Requirement
Copy all lines below containing "none".

-------

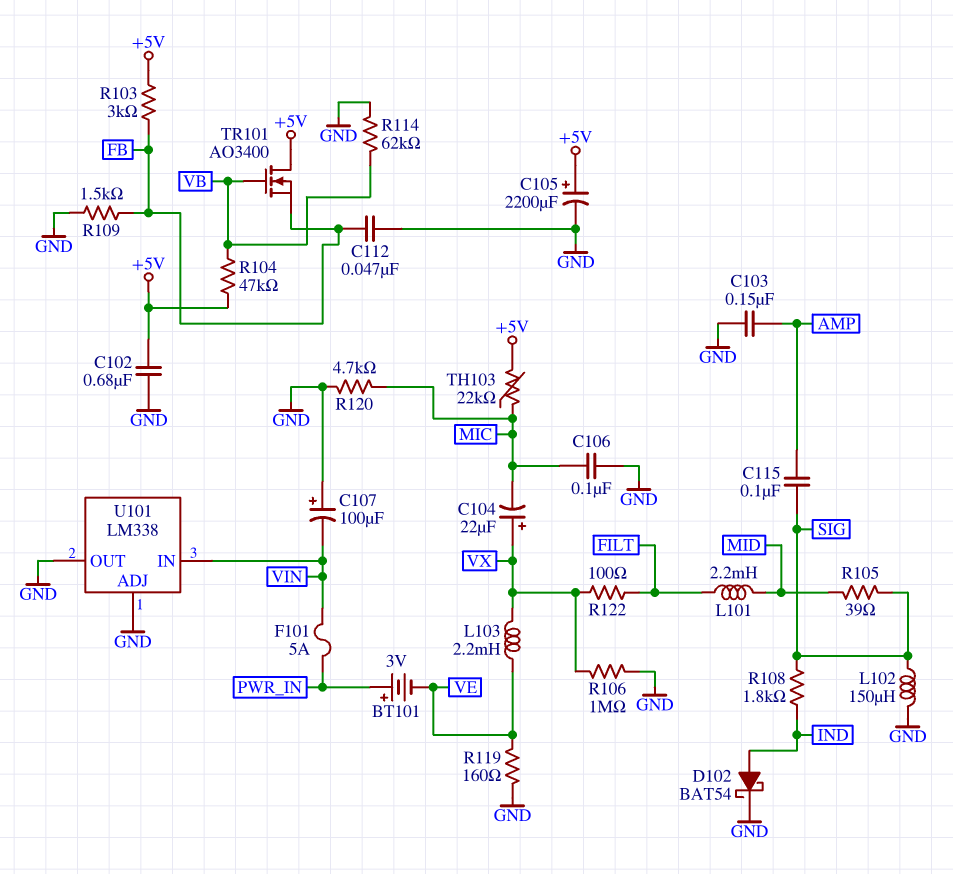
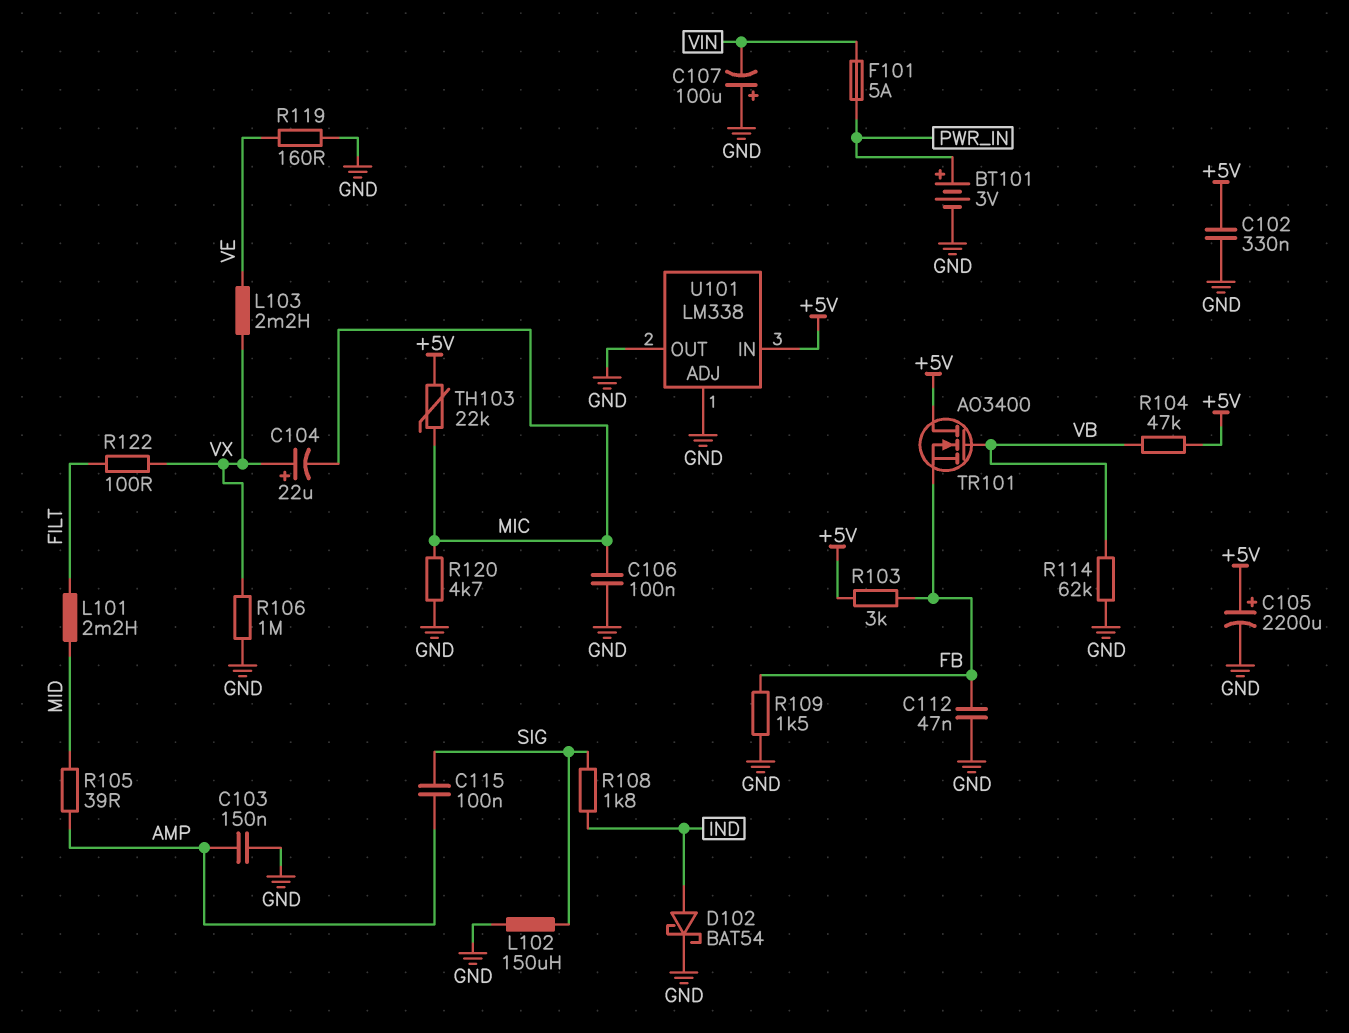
BT101: 3V (plus PWR_IN, minus VE) -> 3V (plus PWR_IN, minus GND)
C102: 680nF (+5V, GND) -> 330nF (+5V, GND)
R105: 39 (MID, SIG) -> 39 (AMP, MID)
U101 pin IN: VIN -> +5V

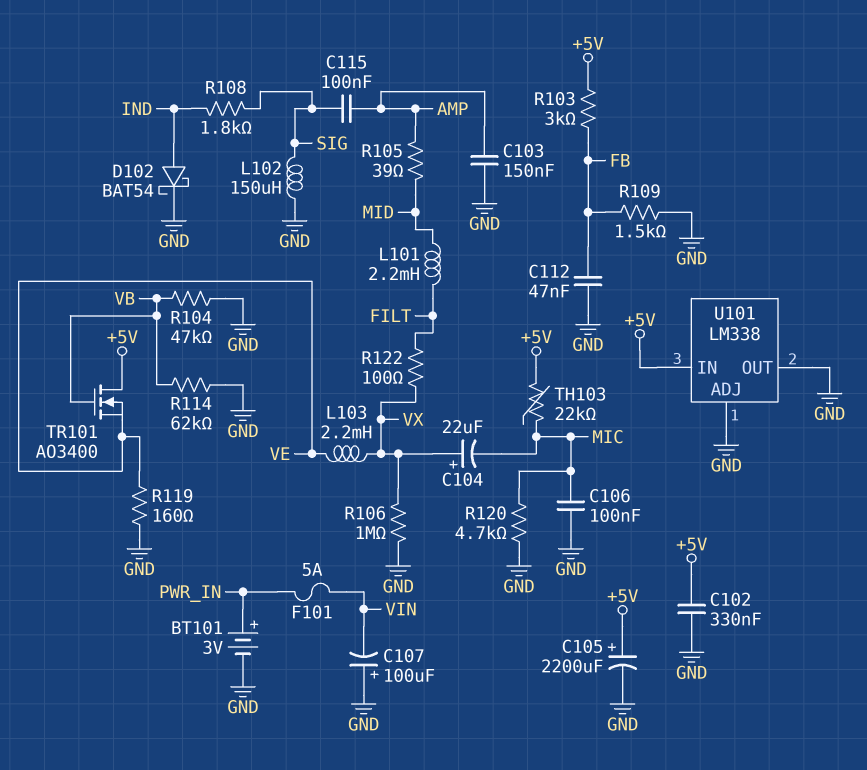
R104: 47k (+5V, VB) -> 47k (GND, VB)
TR101: NMOS AO3400 (G VB, D +5V, S FB) -> NMOS AO3400 (G VB, D +5V, S VE)

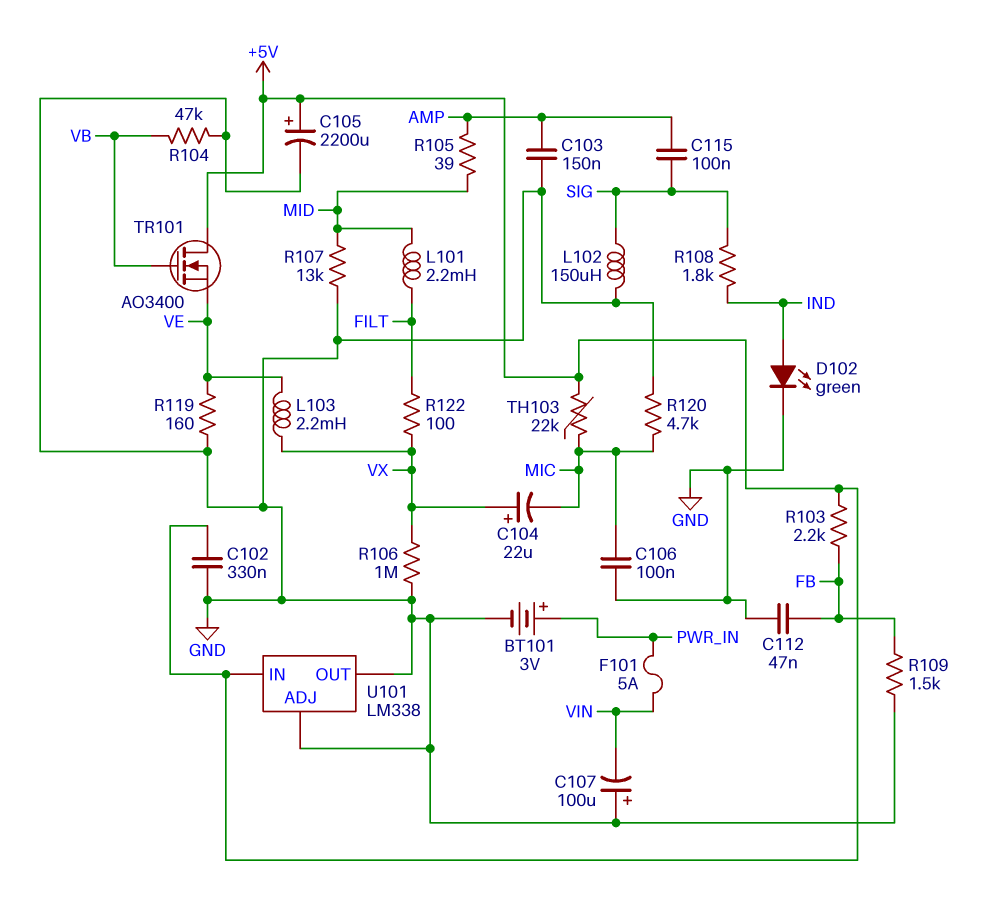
D102: schottky BAT54 (A IND, K GND) -> LED green (A IND, K GND)
R103: 3k (+5V, FB) -> 2.2k (+5V, FB)
R107: none -> 13k (GND, MID)
R114: 62k (GND, VB) -> none

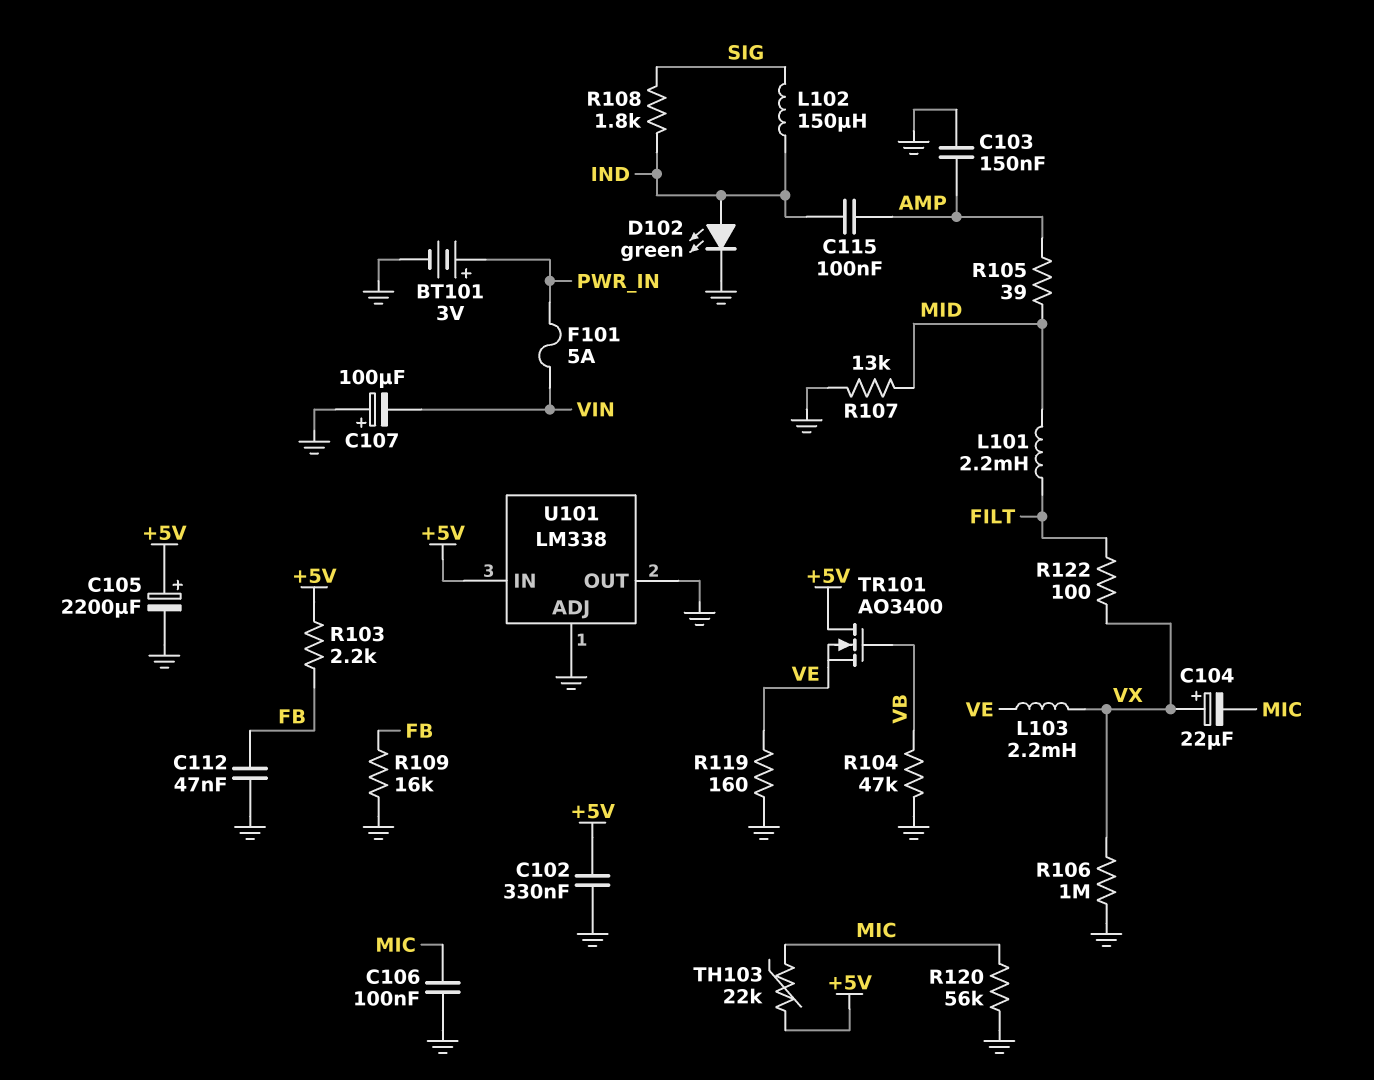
C115: 100nF (AMP, SIG) -> 100nF (AMP, IND)
L102: 150uH (GND, SIG) -> 150uH (IND, SIG)
R109: 1.5k (FB, GND) -> 16k (FB, GND)
R120: 4.7k (GND, MIC) -> 56k (GND, MIC)

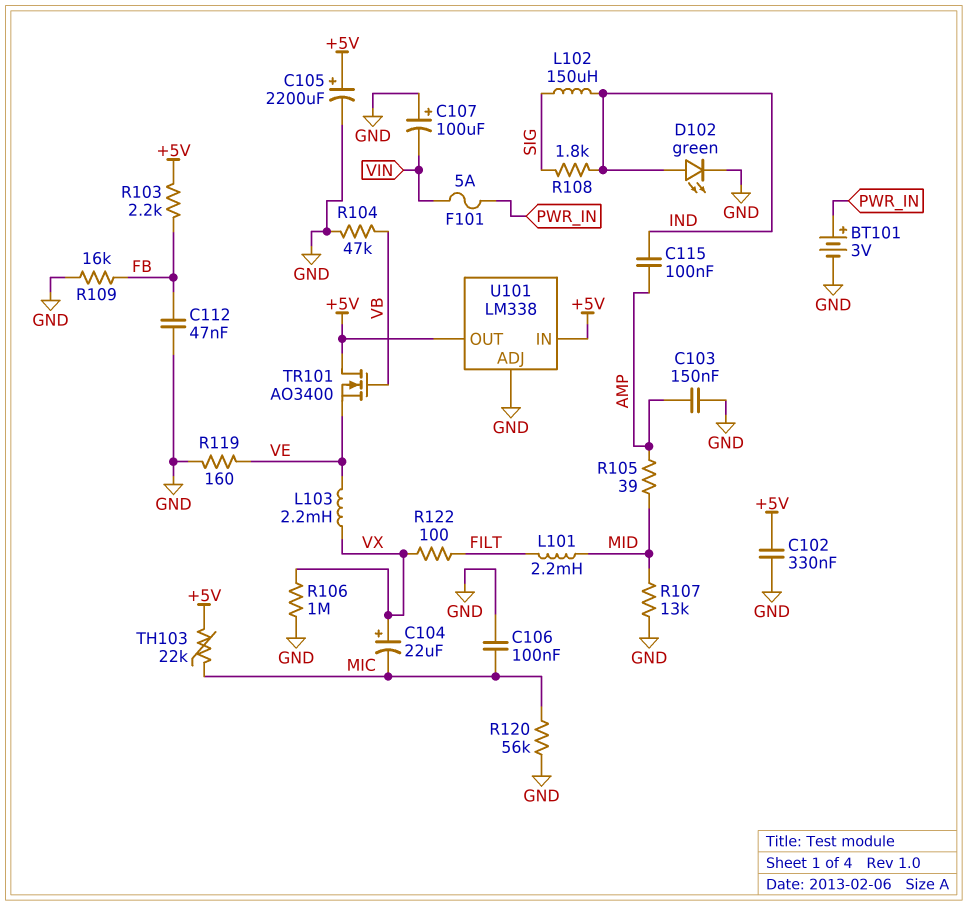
U101 pin OUT: GND -> +5V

-------

Result
R107: none -> 13k (GND, MID)
R114: 62k (GND, VB) -> none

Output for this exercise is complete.